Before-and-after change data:

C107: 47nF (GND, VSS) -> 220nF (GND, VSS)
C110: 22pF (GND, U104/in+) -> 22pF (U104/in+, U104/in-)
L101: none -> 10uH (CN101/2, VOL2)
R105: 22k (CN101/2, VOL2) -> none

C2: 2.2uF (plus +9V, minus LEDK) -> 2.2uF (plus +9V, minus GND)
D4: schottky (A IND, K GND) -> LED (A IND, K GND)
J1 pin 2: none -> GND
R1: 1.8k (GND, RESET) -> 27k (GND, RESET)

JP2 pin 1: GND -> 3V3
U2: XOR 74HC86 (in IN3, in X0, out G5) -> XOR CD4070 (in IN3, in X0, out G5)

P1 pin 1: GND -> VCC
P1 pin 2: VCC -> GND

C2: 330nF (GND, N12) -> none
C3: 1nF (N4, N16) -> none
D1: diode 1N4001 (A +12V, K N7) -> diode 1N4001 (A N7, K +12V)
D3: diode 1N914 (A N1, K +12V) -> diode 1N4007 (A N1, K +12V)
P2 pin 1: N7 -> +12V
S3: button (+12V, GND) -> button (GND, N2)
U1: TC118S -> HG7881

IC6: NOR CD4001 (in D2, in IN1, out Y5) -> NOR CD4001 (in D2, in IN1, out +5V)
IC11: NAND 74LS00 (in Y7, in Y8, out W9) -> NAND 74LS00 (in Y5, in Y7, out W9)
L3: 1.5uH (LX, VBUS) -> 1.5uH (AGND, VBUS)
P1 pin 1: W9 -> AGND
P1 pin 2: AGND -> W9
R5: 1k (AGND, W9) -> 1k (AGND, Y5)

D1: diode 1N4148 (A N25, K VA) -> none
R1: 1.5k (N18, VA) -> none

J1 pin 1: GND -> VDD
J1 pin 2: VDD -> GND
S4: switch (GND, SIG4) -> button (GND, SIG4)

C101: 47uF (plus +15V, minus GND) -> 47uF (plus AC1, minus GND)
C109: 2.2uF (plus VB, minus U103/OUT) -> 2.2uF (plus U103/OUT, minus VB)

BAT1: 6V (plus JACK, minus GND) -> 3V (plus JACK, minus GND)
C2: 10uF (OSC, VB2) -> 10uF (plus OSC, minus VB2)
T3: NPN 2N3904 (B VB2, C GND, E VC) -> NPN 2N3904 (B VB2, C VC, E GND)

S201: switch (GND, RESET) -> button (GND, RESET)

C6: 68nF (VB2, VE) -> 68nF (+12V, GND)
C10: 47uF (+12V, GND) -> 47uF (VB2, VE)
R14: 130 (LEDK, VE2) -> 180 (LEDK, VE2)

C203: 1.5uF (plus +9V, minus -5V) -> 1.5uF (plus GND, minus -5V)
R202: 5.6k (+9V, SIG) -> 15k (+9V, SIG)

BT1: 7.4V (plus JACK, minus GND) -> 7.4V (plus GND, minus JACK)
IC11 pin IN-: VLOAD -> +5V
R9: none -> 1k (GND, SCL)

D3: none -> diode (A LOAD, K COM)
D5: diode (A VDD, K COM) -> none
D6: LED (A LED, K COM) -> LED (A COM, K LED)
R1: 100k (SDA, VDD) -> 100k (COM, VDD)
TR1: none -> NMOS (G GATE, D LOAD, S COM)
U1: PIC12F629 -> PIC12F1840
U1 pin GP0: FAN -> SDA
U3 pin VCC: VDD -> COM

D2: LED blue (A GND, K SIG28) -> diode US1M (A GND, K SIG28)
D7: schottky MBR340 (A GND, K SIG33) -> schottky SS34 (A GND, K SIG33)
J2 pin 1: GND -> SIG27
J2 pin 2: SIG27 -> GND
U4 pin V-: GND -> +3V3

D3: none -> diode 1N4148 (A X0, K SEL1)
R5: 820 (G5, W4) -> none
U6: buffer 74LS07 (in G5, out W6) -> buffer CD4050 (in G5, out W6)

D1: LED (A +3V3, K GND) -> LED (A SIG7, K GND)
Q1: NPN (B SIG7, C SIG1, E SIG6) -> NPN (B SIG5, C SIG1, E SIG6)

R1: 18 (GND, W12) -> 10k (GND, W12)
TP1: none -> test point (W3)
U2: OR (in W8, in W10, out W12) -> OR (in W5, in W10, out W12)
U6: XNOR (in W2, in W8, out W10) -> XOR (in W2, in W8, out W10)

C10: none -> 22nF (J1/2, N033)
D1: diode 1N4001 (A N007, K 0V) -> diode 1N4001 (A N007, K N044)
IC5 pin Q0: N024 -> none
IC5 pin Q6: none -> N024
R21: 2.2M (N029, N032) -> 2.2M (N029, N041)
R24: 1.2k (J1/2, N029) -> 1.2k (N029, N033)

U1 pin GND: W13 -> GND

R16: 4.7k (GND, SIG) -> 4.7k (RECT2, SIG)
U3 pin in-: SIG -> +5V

EXERCISE GOAL:
Your reply is to repeat, unchanged, the lines above running from the one with "IC11 pin IN-: VLOAD -> +5V" up to and including the one with "TP1: none -> test point (W3)".

RESULT FOR THIS TASK:
IC11 pin IN-: VLOAD -> +5V
R9: none -> 1k (GND, SCL)

D3: none -> diode (A LOAD, K COM)
D5: diode (A VDD, K COM) -> none
D6: LED (A LED, K COM) -> LED (A COM, K LED)
R1: 100k (SDA, VDD) -> 100k (COM, VDD)
TR1: none -> NMOS (G GATE, D LOAD, S COM)
U1: PIC12F629 -> PIC12F1840
U1 pin GP0: FAN -> SDA
U3 pin VCC: VDD -> COM

D2: LED blue (A GND, K SIG28) -> diode US1M (A GND, K SIG28)
D7: schottky MBR340 (A GND, K SIG33) -> schottky SS34 (A GND, K SIG33)
J2 pin 1: GND -> SIG27
J2 pin 2: SIG27 -> GND
U4 pin V-: GND -> +3V3

D3: none -> diode 1N4148 (A X0, K SEL1)
R5: 820 (G5, W4) -> none
U6: buffer 74LS07 (in G5, out W6) -> buffer CD4050 (in G5, out W6)

D1: LED (A +3V3, K GND) -> LED (A SIG7, K GND)
Q1: NPN (B SIG7, C SIG1, E SIG6) -> NPN (B SIG5, C SIG1, E SIG6)

R1: 18 (GND, W12) -> 10k (GND, W12)
TP1: none -> test point (W3)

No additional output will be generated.